◆ **Your goal**:
Print what the records say exactly, and omit the pictures.
[Data to process Boundary: Start]
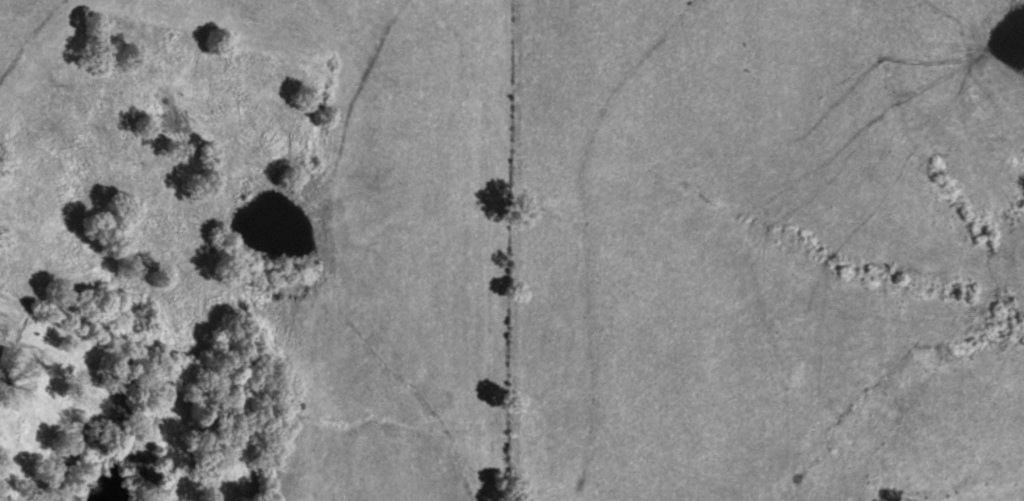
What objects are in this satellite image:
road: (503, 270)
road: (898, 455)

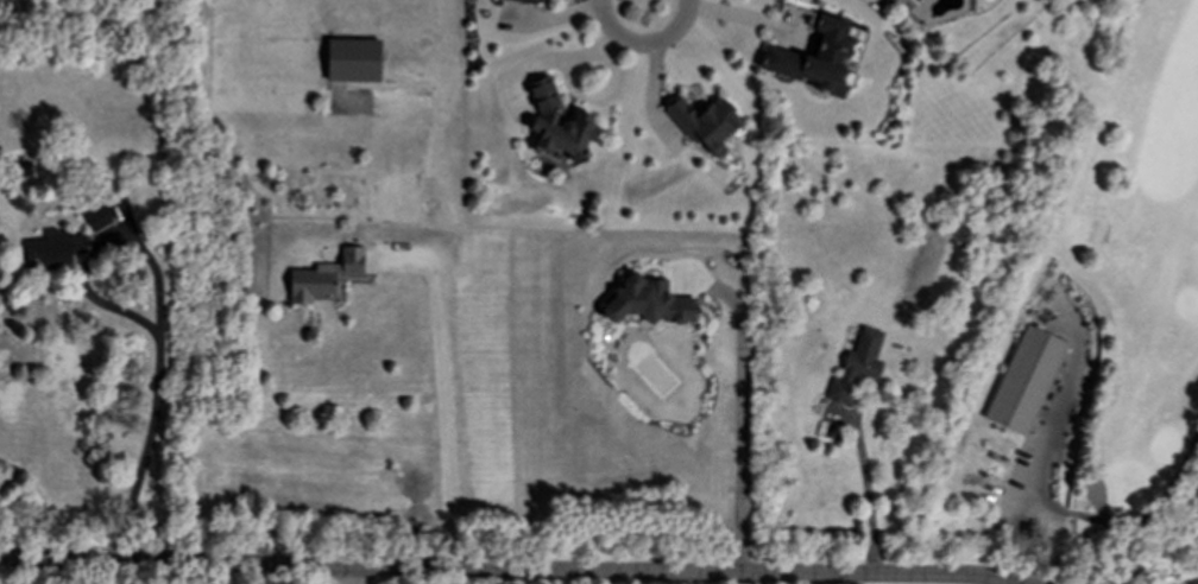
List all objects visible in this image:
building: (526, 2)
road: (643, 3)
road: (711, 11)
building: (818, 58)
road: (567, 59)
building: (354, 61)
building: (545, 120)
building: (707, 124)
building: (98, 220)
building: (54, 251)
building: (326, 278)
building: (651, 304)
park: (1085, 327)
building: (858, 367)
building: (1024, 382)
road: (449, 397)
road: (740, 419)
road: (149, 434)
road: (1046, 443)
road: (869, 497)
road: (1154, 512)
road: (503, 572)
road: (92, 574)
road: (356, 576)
[Data to process Boundary: End]
◆ **Answer section**:
What objects are in this satellite image:
road: (503, 270)
road: (898, 455)

List all objects visible in this image:
building: (526, 2)
road: (643, 3)
road: (711, 11)
building: (818, 58)
road: (567, 59)
building: (354, 61)
building: (545, 120)
building: (707, 124)
building: (98, 220)
building: (54, 251)
building: (326, 278)
building: (651, 304)
park: (1085, 327)
building: (858, 367)
building: (1024, 382)
road: (449, 397)
road: (740, 419)
road: (149, 434)
road: (1046, 443)
road: (869, 497)
road: (1154, 512)
road: (503, 572)
road: (92, 574)
road: (356, 576)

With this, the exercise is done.